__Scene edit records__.
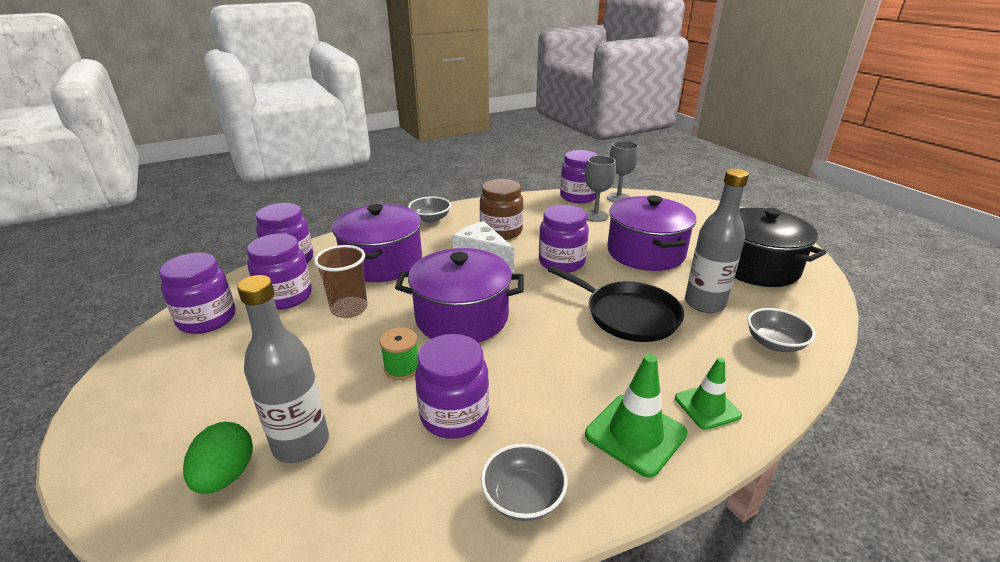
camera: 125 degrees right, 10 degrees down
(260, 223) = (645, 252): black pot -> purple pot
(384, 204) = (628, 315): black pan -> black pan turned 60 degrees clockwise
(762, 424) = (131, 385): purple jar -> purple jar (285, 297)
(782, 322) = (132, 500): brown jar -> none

__Task details__. Find the lines above with the word "degrees". Copy them out.

__Result of this task__.
camera: 125 degrees right, 10 degrees down
(384, 204) = (628, 315): black pan -> black pan turned 60 degrees clockwise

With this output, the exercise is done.